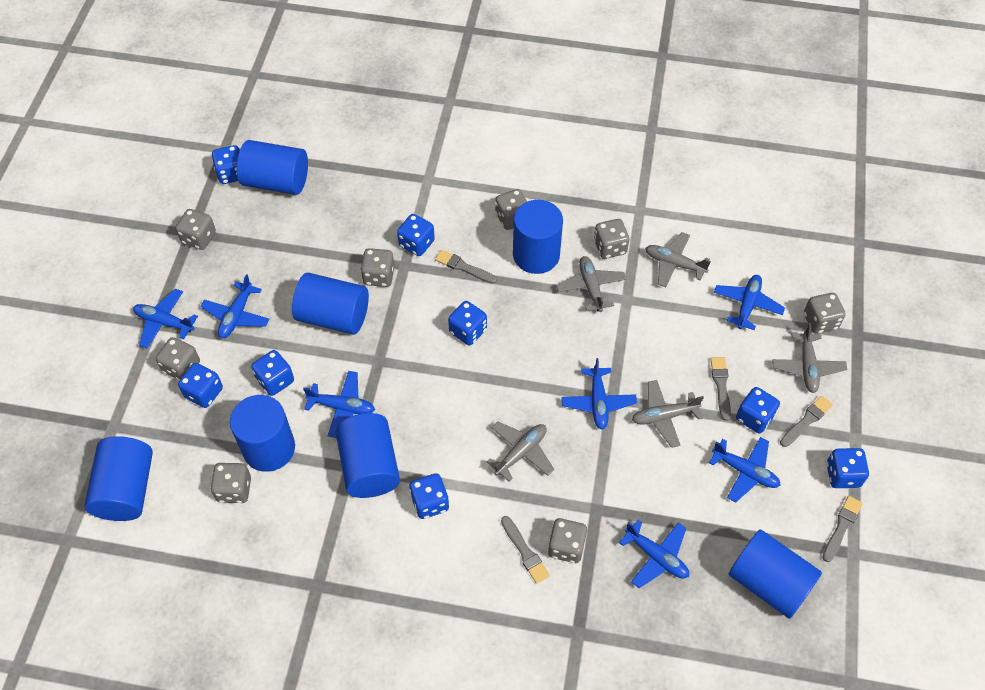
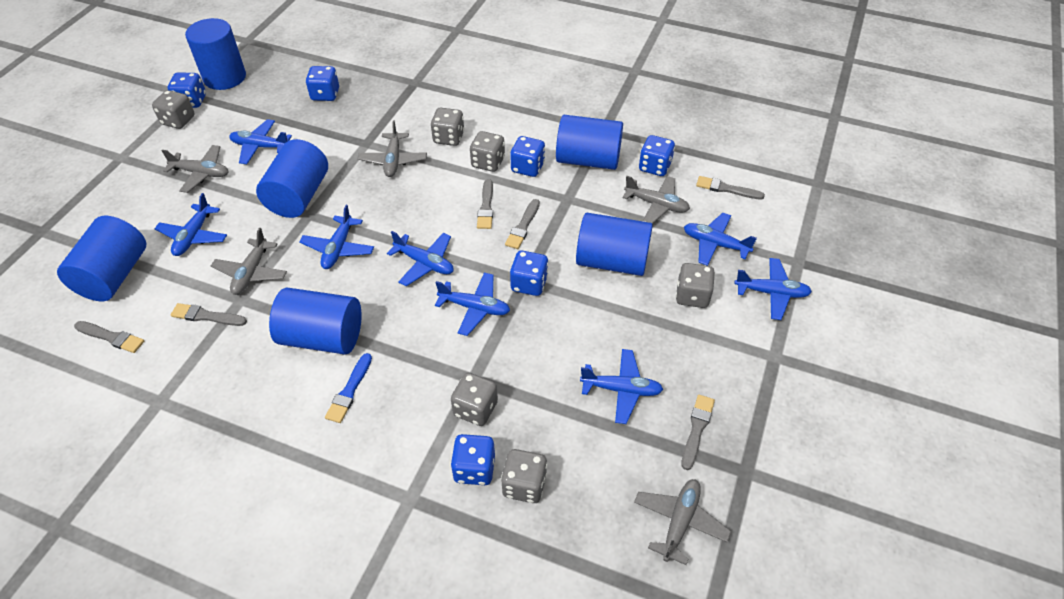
blue brush: 0 -> 1
blue cylinder: 7 -> 6
blue dice: 8 -> 6
blue plane: 7 -> 8
grey brush: 5 -> 6
grey dice: 8 -> 6

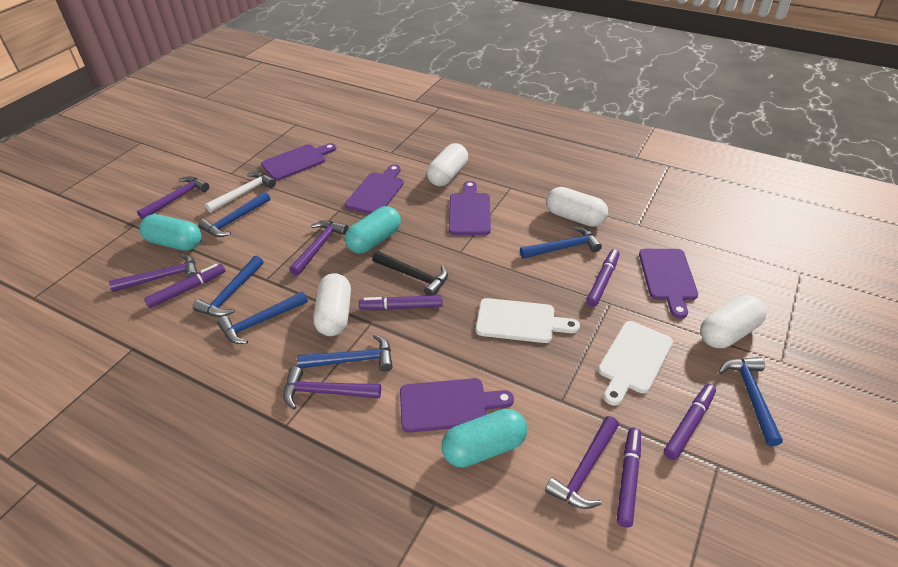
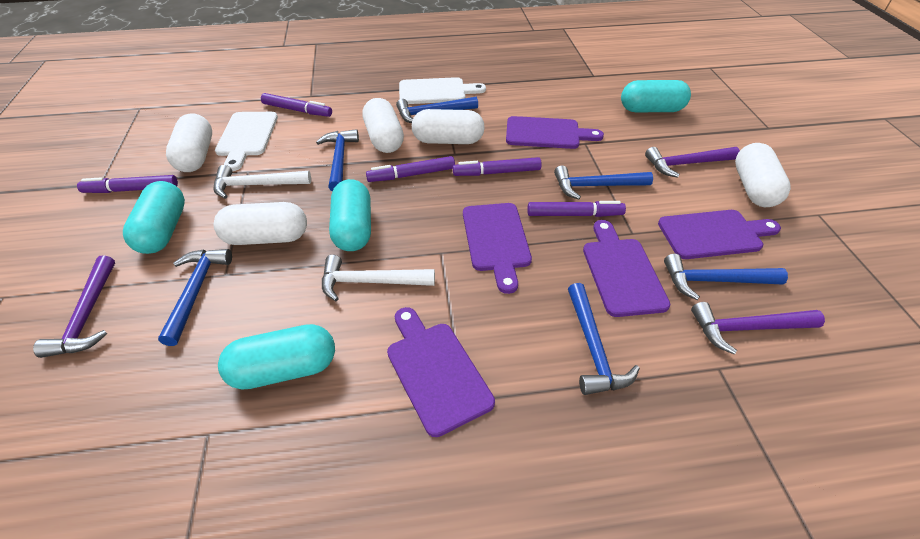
black hammer: 1 -> 0
purple hammer: 5 -> 3
turquoise capsule: 3 -> 4
white capsule: 4 -> 5
white hammer: 1 -> 2

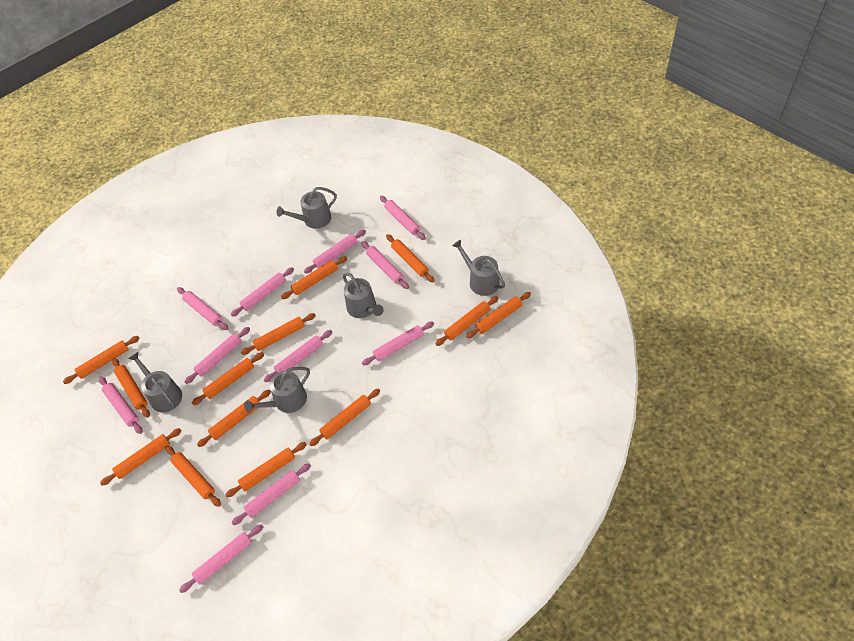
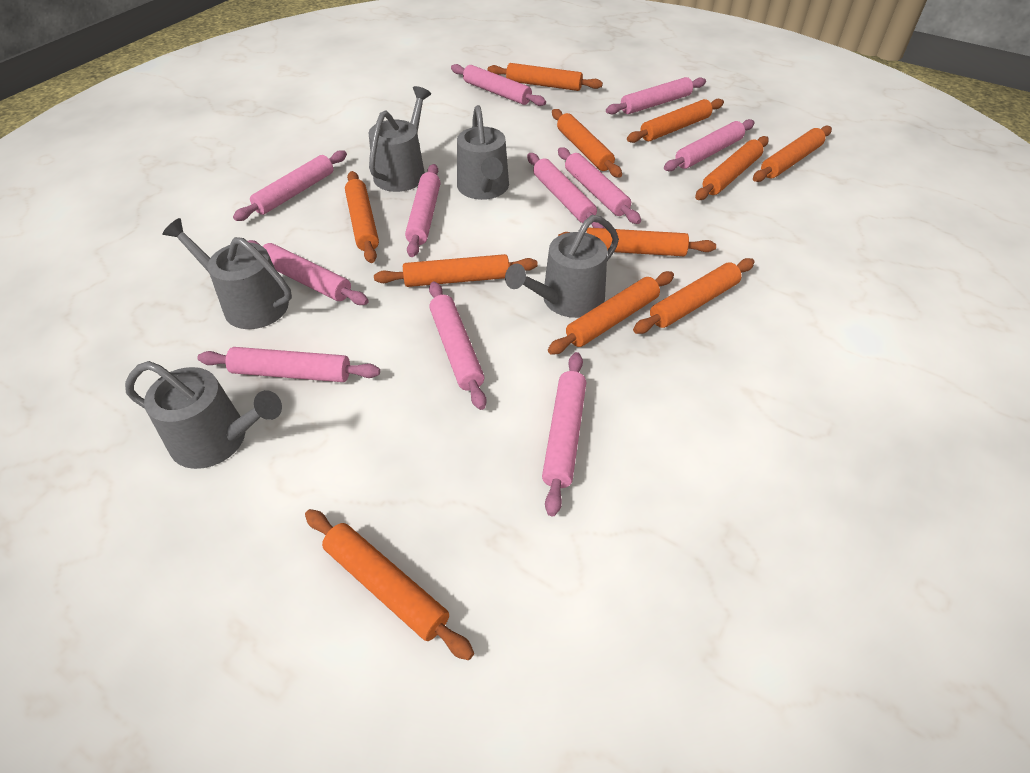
orange rolling pin: 13 -> 11

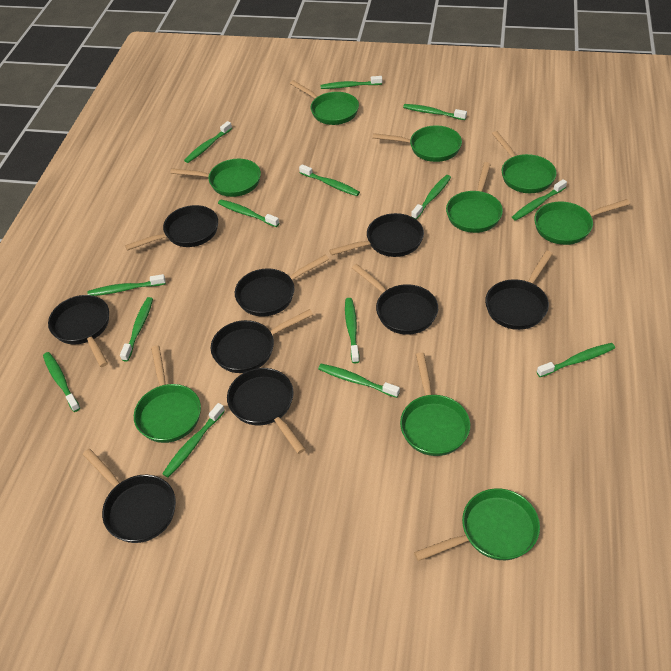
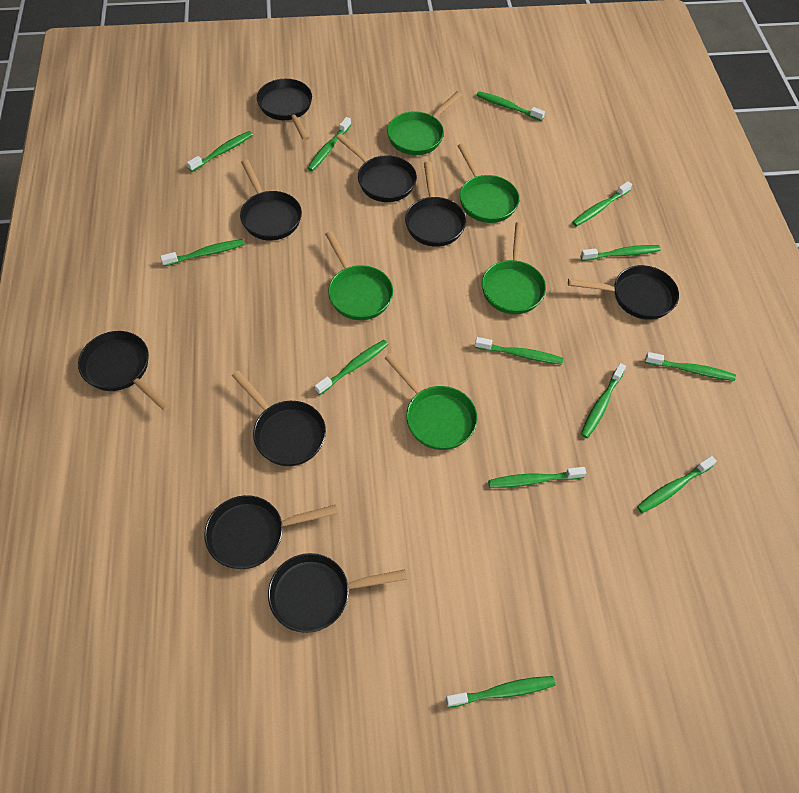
green pan: 9 -> 5
green toothbrush: 14 -> 13

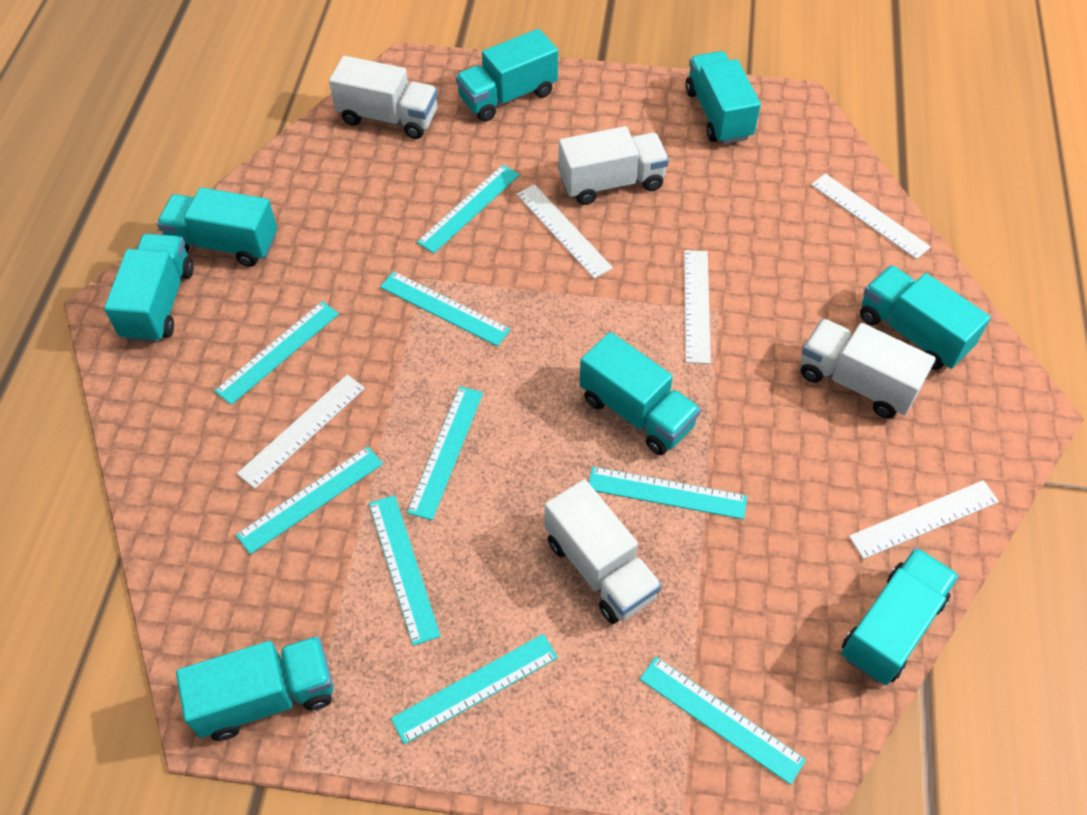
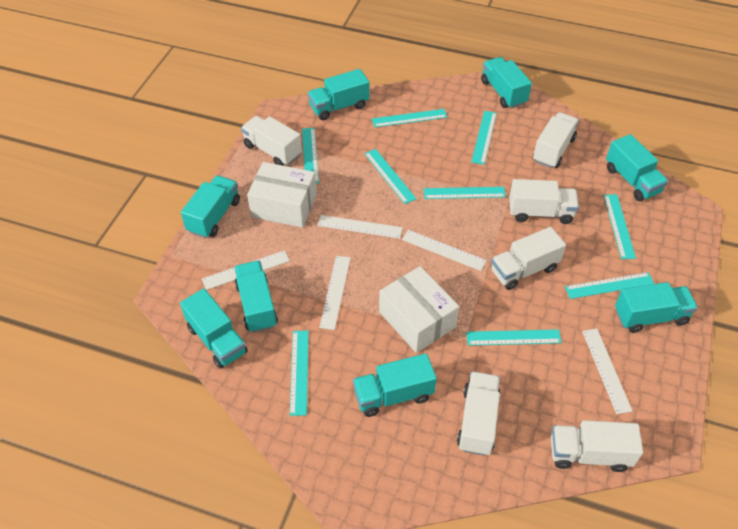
white box: 0 -> 2
white truck: 4 -> 6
------------------------------------------------------------------------
= EXERCISE INSTRUCTIONS =
Nothing but the lines from the one containing "white capsule: 4 -> 5" through the last line of the records above should appear, each repeated exactly, with no pictures.

= ANSWER SECTION =
white capsule: 4 -> 5
white hammer: 1 -> 2

orange rolling pin: 13 -> 11

green pan: 9 -> 5
green toothbrush: 14 -> 13

white box: 0 -> 2
white truck: 4 -> 6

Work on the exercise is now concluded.